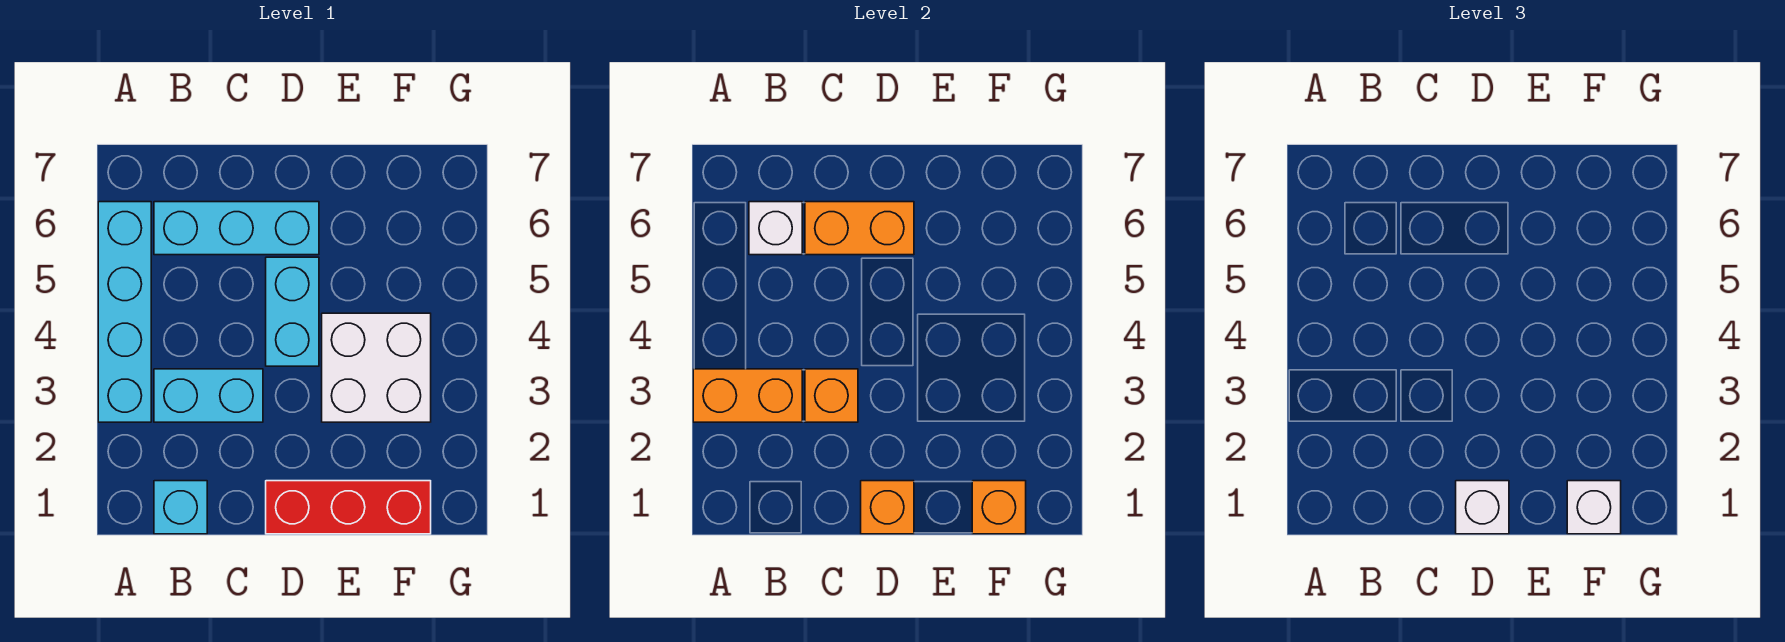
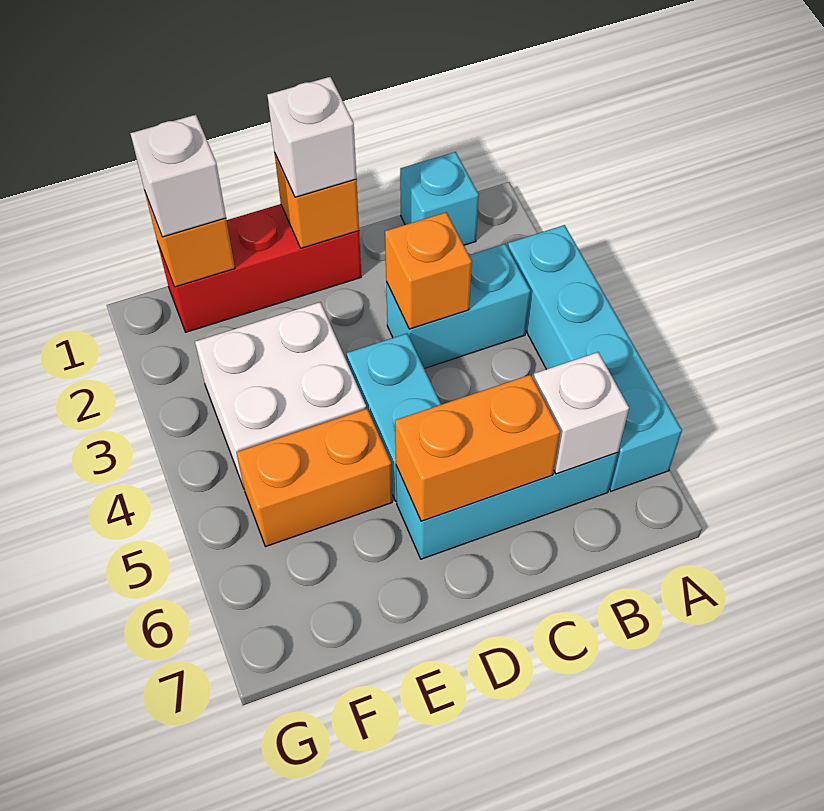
orange 1x2 brick [693,369,802,422] -> orange 1x2 brick moved to [236,409,392,547]

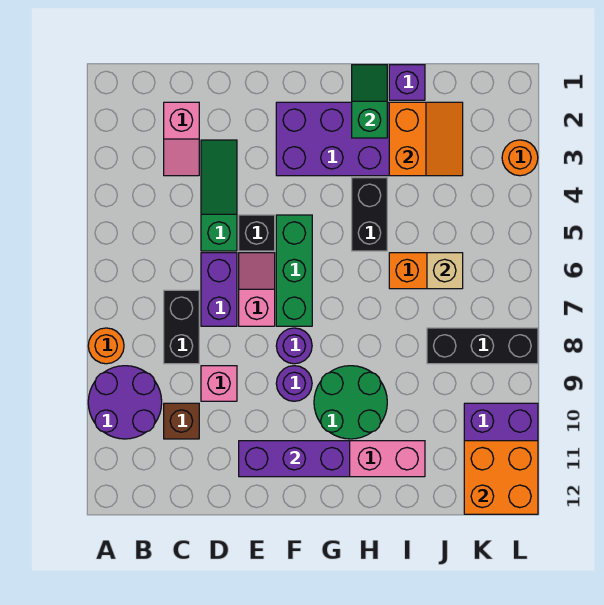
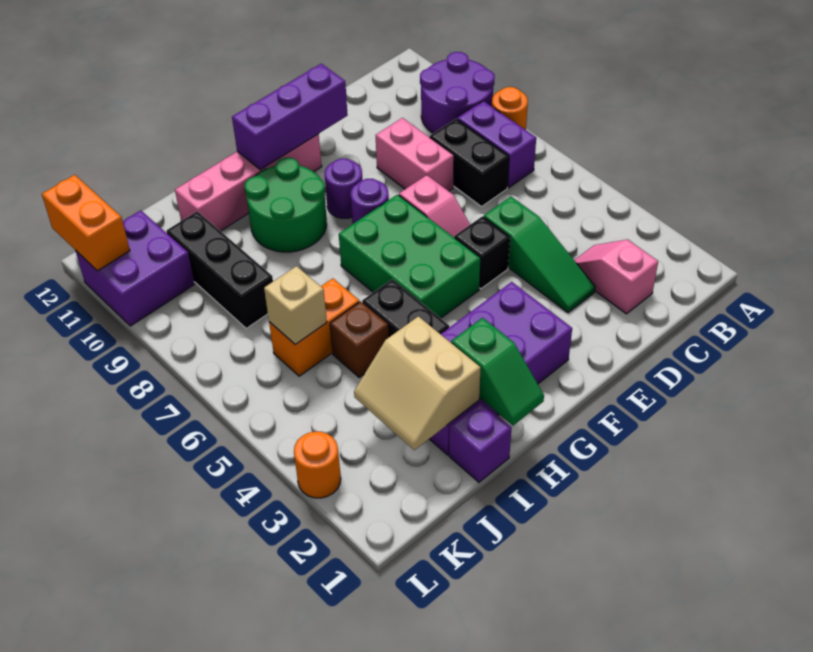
brown 1x1 brick [164,403,199,439] -> brown 1x1 brick moved to [330,301,389,377]
purple 1x2 brick [201,253,237,326] -> purple 1x2 brick moved to [458,101,536,188]
pink 1x1 brick [201,366,237,401] -> pink 1x2 brick [376,118,454,191]
green 1x3 brick [276,215,312,326] -> green 2x3 brick [339,194,481,318]
orange 2x2 slope [389,102,463,176] -> tan 2x2 slope [354,316,481,450]
black 1x3 brick [427,328,538,364] -> black 1x3 brick turned to [166,211,273,328]
orange 2x2 brick [464,441,538,514] -> orange 1x2 brick [42,175,130,271]

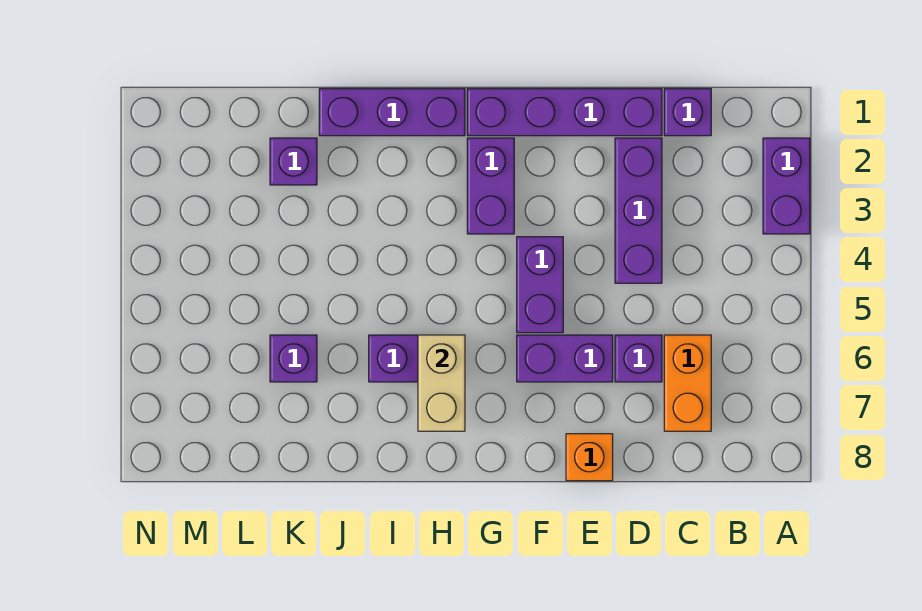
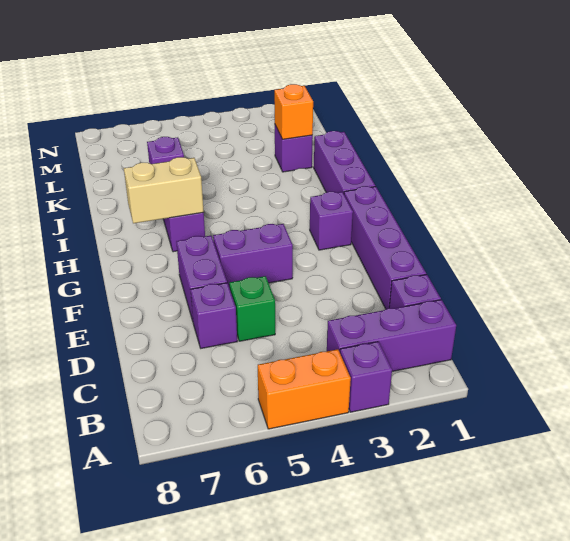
purple 1x2 brick [763,138,810,234] -> purple 1x1 brick [340,342,392,412]
orange 1x2 brick [664,335,711,431] -> orange 1x2 brick moved to [258,349,351,429]
purple 1x3 brick [615,138,662,283] -> purple 1x3 brick moved to [327,300,456,371]
none -> green 1x1 brick [229,276,275,341]
orange 1x1 brick [566,434,613,481] -> orange 1x1 brick moved to [274,84,313,139]
purple 1x2 brick [467,138,514,234] -> purple 1x1 brick [310,192,353,250]

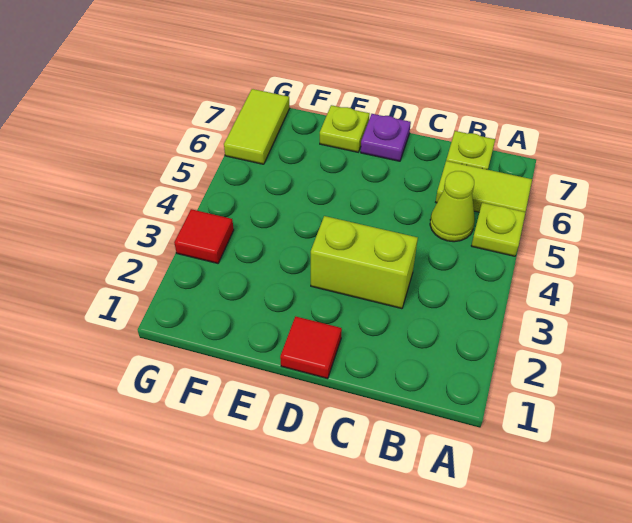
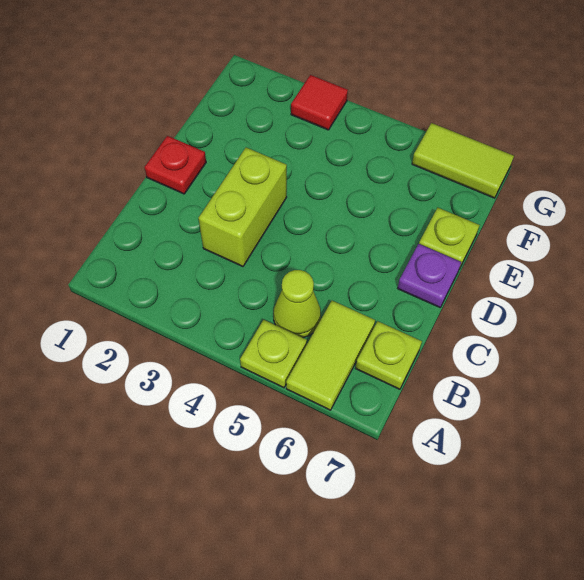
red 1x1 tile [280,316,342,379] -> red 1x1 plate [144,136,206,194]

> _Task to carry out_
Without copying any picture, repeat all of the entries exactly.

> _Written solution_
orange 1x2 brick [693,369,802,422] -> orange 1x2 brick moved to [236,409,392,547]

brown 1x1 brick [164,403,199,439] -> brown 1x1 brick moved to [330,301,389,377]
purple 1x2 brick [201,253,237,326] -> purple 1x2 brick moved to [458,101,536,188]
pink 1x1 brick [201,366,237,401] -> pink 1x2 brick [376,118,454,191]
green 1x3 brick [276,215,312,326] -> green 2x3 brick [339,194,481,318]
orange 2x2 slope [389,102,463,176] -> tan 2x2 slope [354,316,481,450]
black 1x3 brick [427,328,538,364] -> black 1x3 brick turned to [166,211,273,328]
orange 2x2 brick [464,441,538,514] -> orange 1x2 brick [42,175,130,271]

purple 1x2 brick [763,138,810,234] -> purple 1x1 brick [340,342,392,412]
orange 1x2 brick [664,335,711,431] -> orange 1x2 brick moved to [258,349,351,429]
purple 1x3 brick [615,138,662,283] -> purple 1x3 brick moved to [327,300,456,371]
none -> green 1x1 brick [229,276,275,341]
orange 1x1 brick [566,434,613,481] -> orange 1x1 brick moved to [274,84,313,139]
purple 1x2 brick [467,138,514,234] -> purple 1x1 brick [310,192,353,250]

red 1x1 tile [280,316,342,379] -> red 1x1 plate [144,136,206,194]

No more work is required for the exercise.